/---

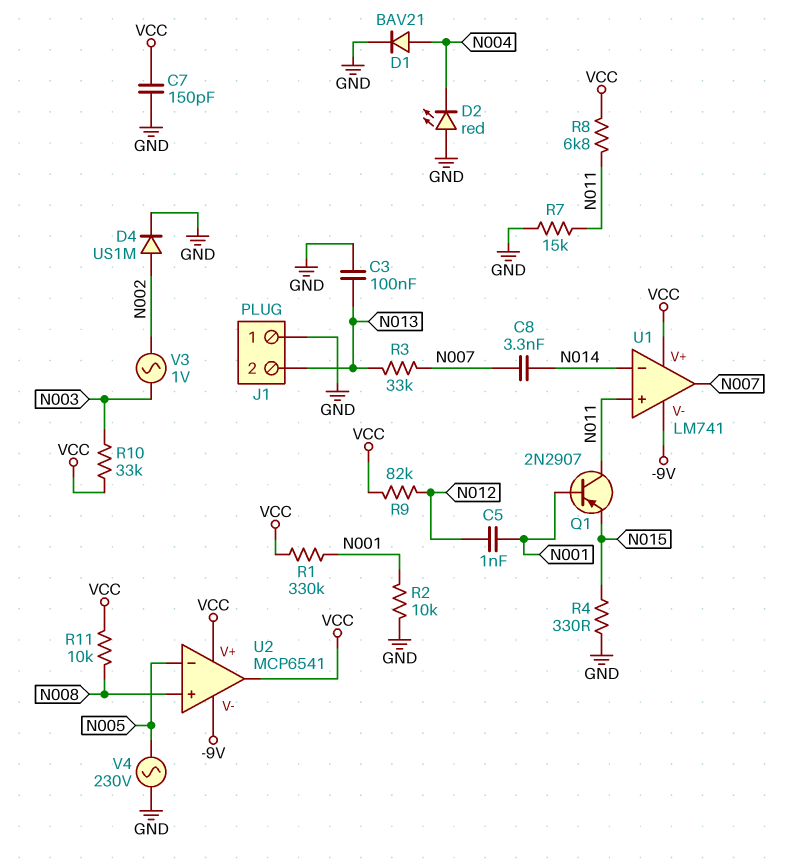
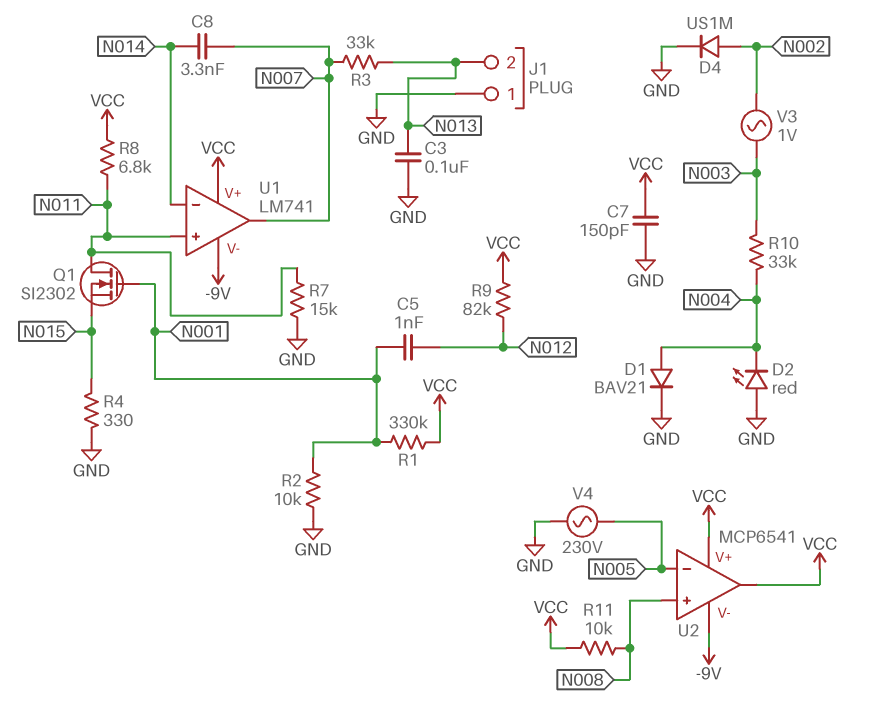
Q1: PNP 2N2907 (B N001, C N011, E N015) -> NMOS SI2302 (G N001, D N011, S N015)
R10: 33k (N003, VCC) -> 33k (N003, N004)

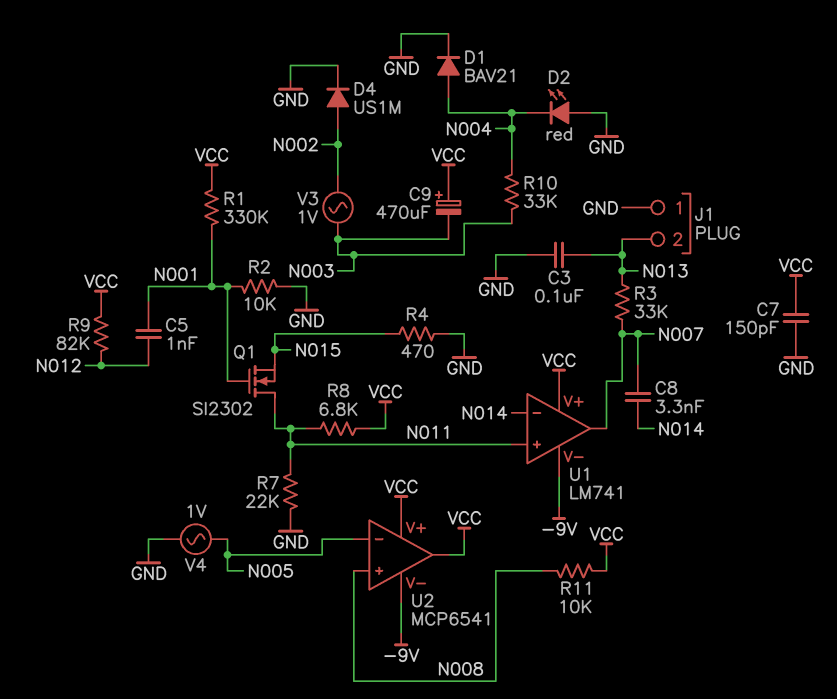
C9: none -> 470uF (plus VCC, minus N003)
R4: 330 (GND, N015) -> 470 (GND, N015)
R7: 15k (GND, N011) -> 22k (GND, N011)
V4: AC 230V (GND, N005) -> AC 1V (GND, N005)

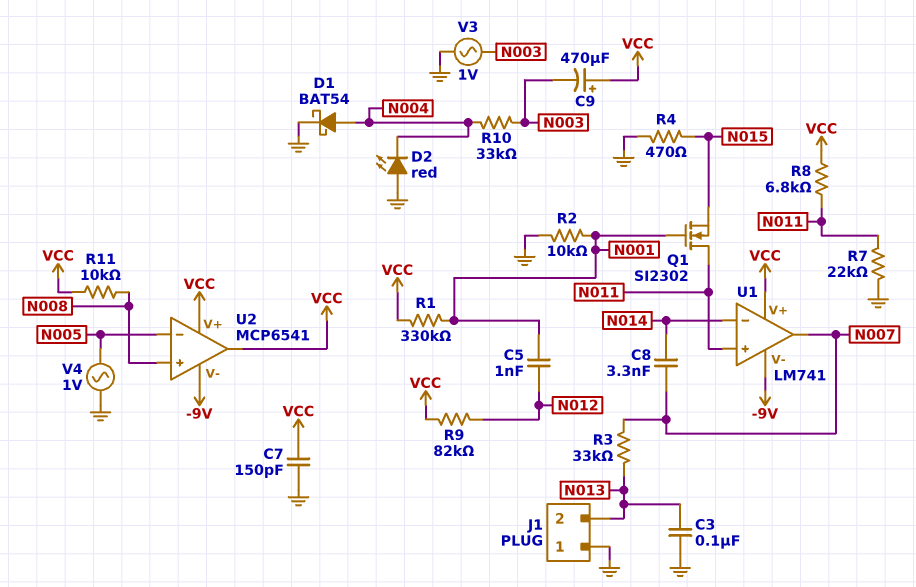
D1: diode BAV21 (A N004, K GND) -> schottky BAT54 (A N004, K GND)
D4: diode US1M (A N002, K GND) -> none
V3: AC 1V (N002, N003) -> AC 1V (GND, N003)

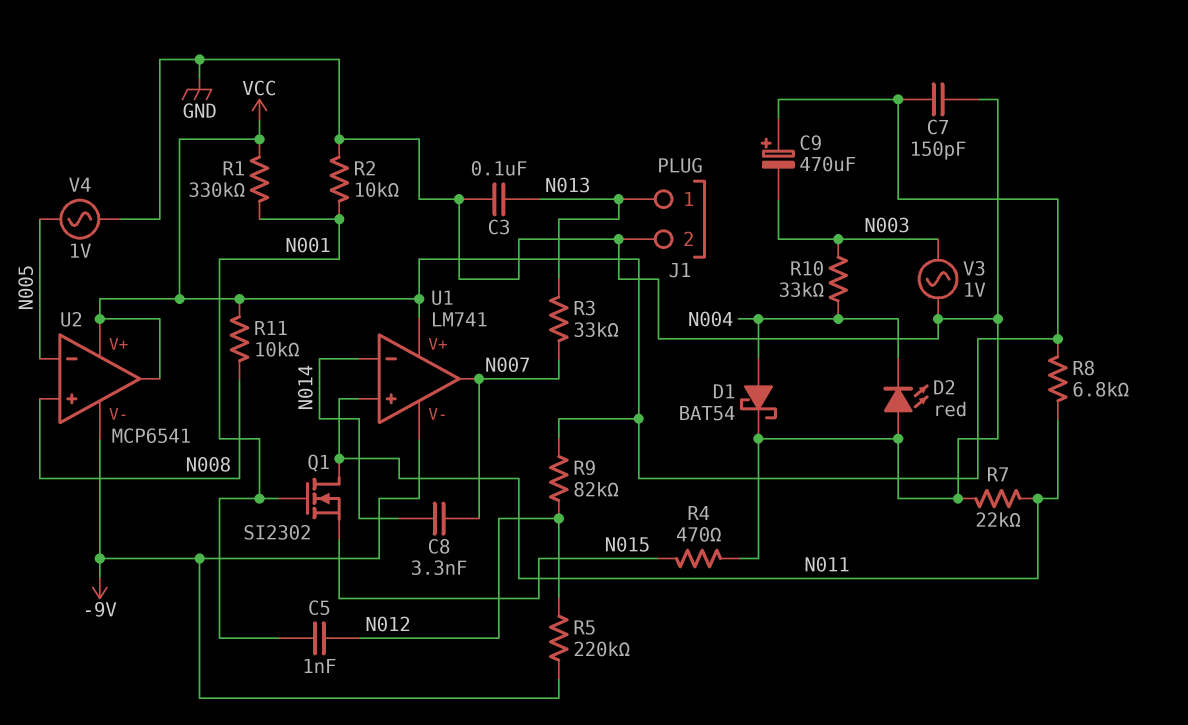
J1 pin 1: GND -> N013
J1 pin 2: N013 -> GND
R5: none -> 220k (-9V, N012)

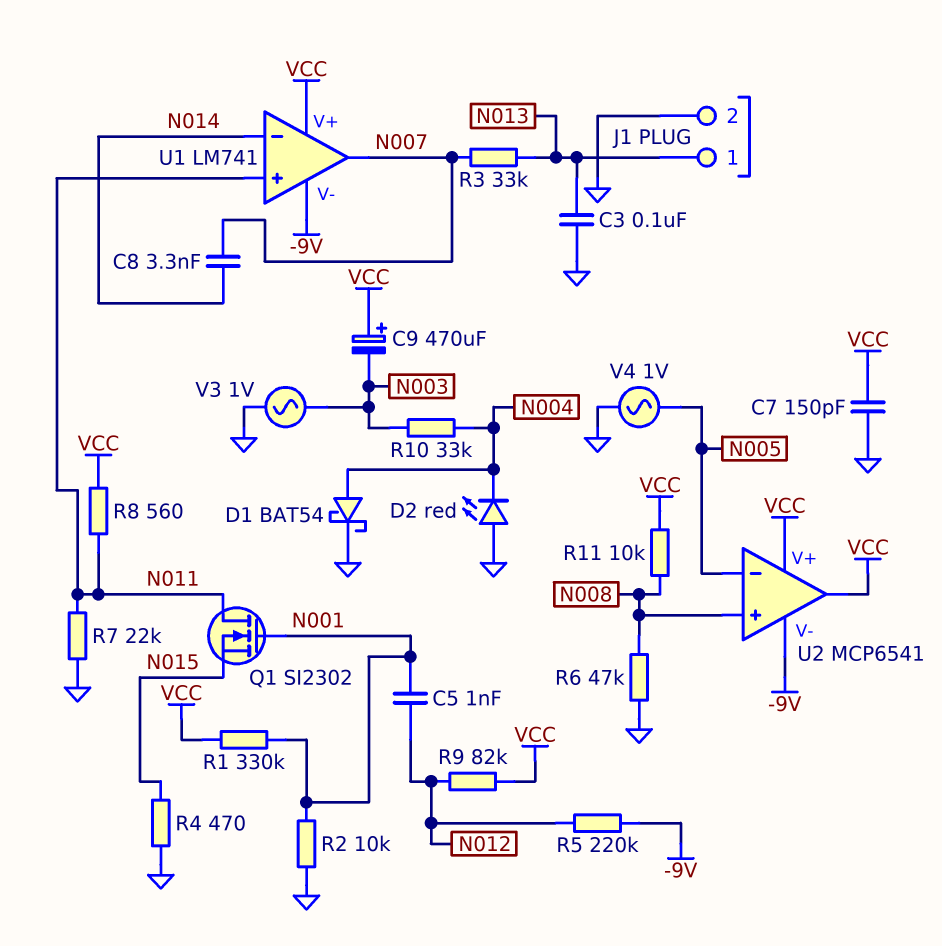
R6: none -> 47k (GND, N008)
R8: 6.8k (N011, VCC) -> 560 (N011, VCC)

\---

▸ **WORK TO BE COMPLETED**: Print the entries again exactly as they appear above. Do not print the pictures.

▸ **FINISHED EXERCISE**:
Q1: PNP 2N2907 (B N001, C N011, E N015) -> NMOS SI2302 (G N001, D N011, S N015)
R10: 33k (N003, VCC) -> 33k (N003, N004)

C9: none -> 470uF (plus VCC, minus N003)
R4: 330 (GND, N015) -> 470 (GND, N015)
R7: 15k (GND, N011) -> 22k (GND, N011)
V4: AC 230V (GND, N005) -> AC 1V (GND, N005)

D1: diode BAV21 (A N004, K GND) -> schottky BAT54 (A N004, K GND)
D4: diode US1M (A N002, K GND) -> none
V3: AC 1V (N002, N003) -> AC 1V (GND, N003)

J1 pin 1: GND -> N013
J1 pin 2: N013 -> GND
R5: none -> 220k (-9V, N012)

R6: none -> 47k (GND, N008)
R8: 6.8k (N011, VCC) -> 560 (N011, VCC)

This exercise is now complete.